> _WHAT IS EXPECTED_: In the material below, find each line with the string "turned" and copy it.

> _AVAILABLE DATA_:
▶

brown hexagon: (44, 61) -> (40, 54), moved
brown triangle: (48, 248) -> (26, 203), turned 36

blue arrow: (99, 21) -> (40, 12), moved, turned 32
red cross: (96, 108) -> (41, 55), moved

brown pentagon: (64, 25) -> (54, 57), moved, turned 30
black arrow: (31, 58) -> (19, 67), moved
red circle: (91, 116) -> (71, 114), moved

◀
▶

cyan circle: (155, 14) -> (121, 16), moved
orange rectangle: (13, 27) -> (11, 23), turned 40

◀

> _SOLUTION_:
brown triangle: (48, 248) -> (26, 203), turned 36
blue arrow: (99, 21) -> (40, 12), moved, turned 32
brown pentagon: (64, 25) -> (54, 57), moved, turned 30
orange rectangle: (13, 27) -> (11, 23), turned 40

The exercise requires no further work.